- Work to be completed
Repeat nothing but the lines below running from the one containing "none -> yellow bell [412,193,464,274]" to the one containing "turquoise padlock [378,311,451,388]". Keep both end lines.

++++

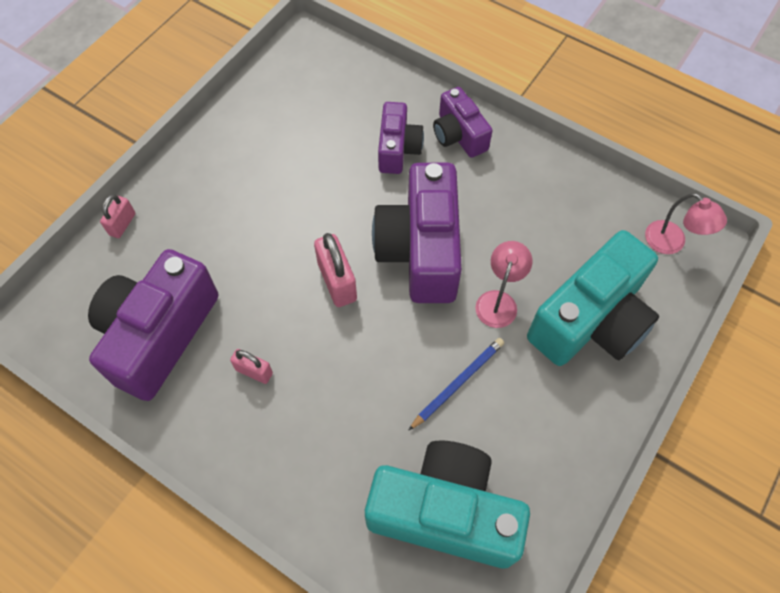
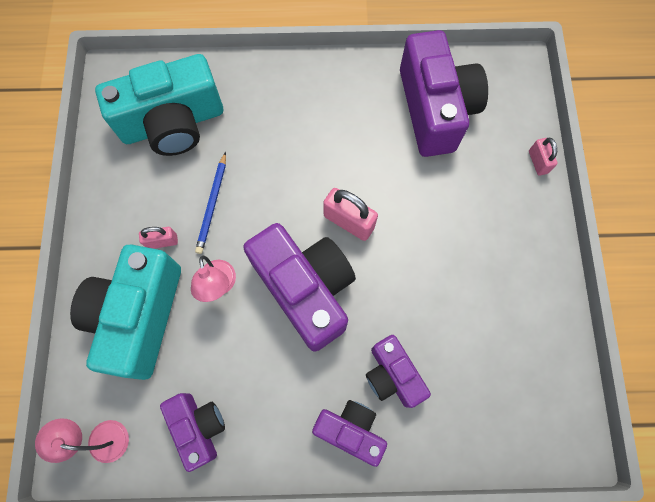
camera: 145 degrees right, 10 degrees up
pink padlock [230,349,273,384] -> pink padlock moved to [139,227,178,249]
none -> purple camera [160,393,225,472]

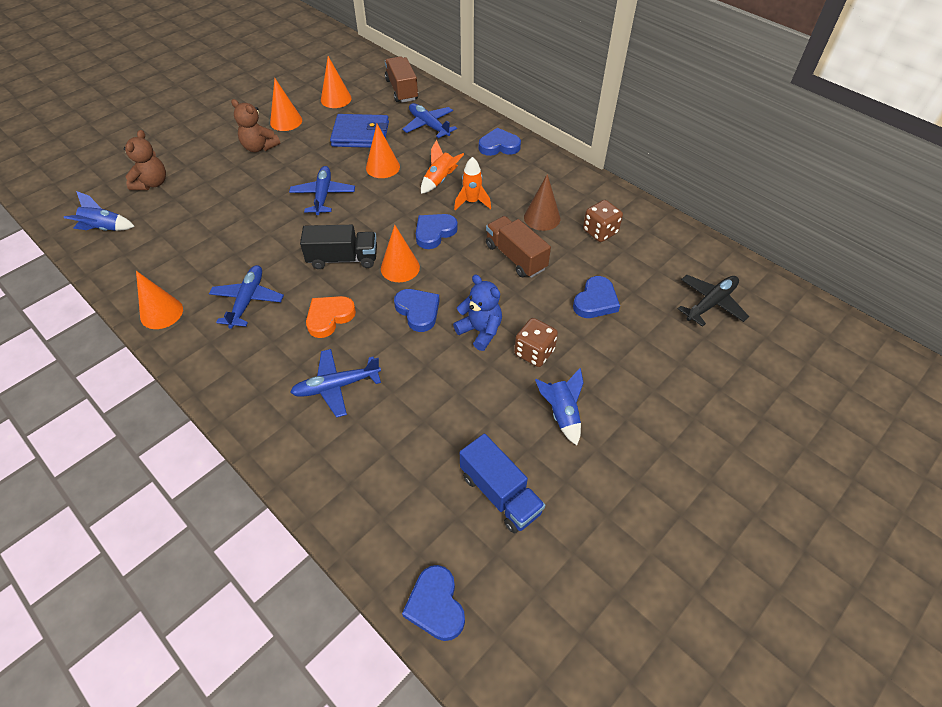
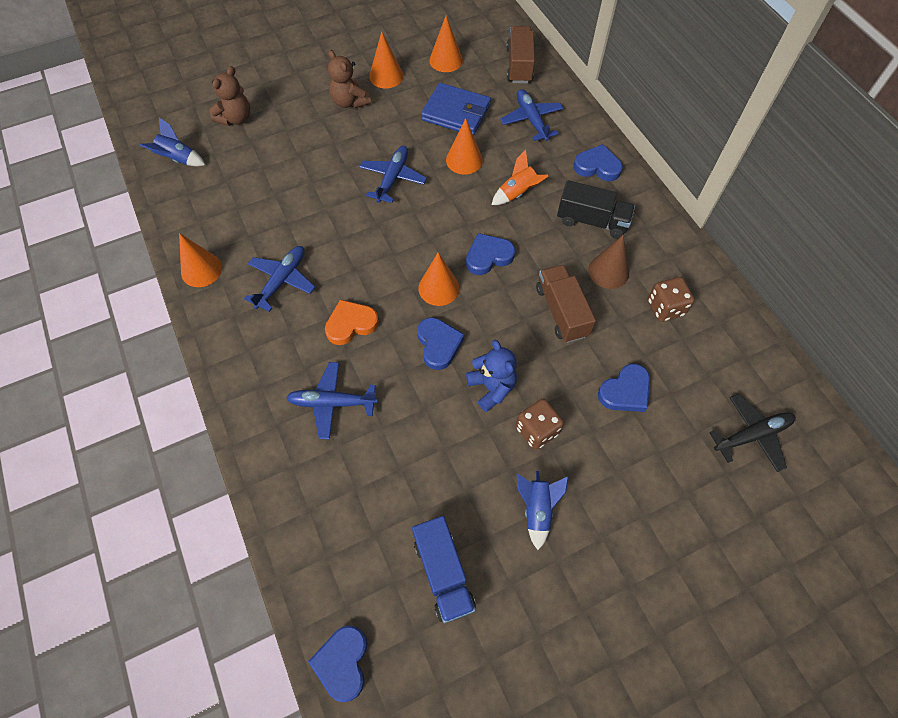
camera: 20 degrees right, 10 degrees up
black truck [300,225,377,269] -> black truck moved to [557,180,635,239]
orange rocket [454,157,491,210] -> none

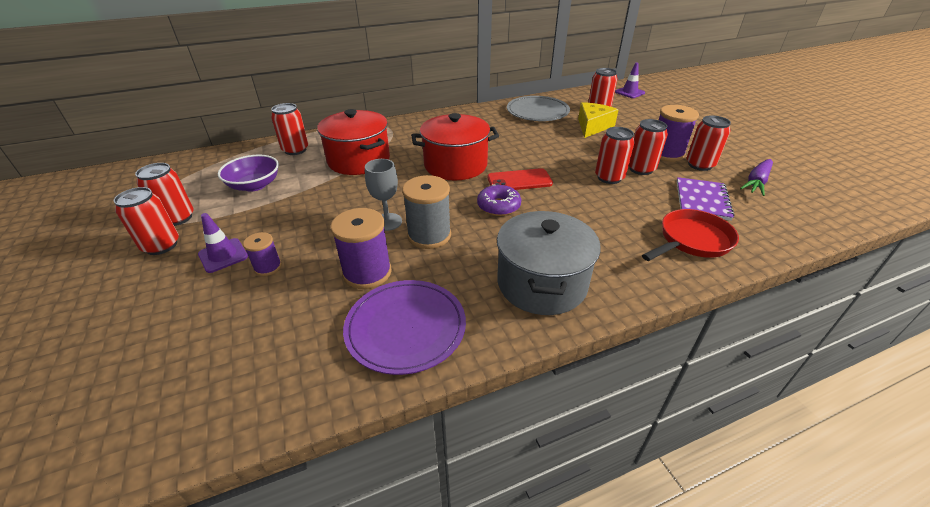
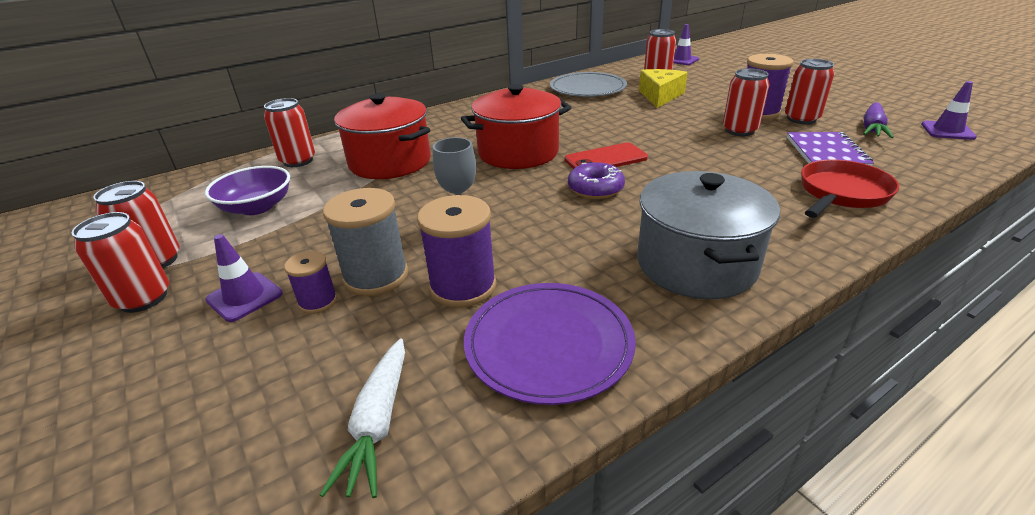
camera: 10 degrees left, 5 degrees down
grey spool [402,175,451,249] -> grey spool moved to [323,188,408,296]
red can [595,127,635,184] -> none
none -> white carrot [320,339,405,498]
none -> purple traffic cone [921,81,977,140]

++++

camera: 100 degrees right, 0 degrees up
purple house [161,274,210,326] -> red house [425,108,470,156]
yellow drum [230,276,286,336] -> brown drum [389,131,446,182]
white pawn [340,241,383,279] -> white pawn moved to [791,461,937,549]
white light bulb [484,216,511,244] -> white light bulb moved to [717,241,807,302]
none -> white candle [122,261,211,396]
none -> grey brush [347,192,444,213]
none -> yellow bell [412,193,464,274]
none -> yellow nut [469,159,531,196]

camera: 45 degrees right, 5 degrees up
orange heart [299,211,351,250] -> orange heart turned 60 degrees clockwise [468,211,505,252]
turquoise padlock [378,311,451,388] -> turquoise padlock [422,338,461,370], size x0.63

++++

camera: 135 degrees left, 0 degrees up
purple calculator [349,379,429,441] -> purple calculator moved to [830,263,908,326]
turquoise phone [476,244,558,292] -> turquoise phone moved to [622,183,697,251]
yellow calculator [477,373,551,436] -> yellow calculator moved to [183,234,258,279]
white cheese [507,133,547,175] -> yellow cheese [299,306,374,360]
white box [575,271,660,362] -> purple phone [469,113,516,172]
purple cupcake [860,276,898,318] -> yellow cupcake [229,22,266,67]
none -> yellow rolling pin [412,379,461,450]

++++

- Answer to the problem
none -> yellow bell [412,193,464,274]
none -> yellow nut [469,159,531,196]

camera: 45 degrees right, 5 degrees up
orange heart [299,211,351,250] -> orange heart turned 60 degrees clockwise [468,211,505,252]
turquoise padlock [378,311,451,388] -> turquoise padlock [422,338,461,370], size x0.63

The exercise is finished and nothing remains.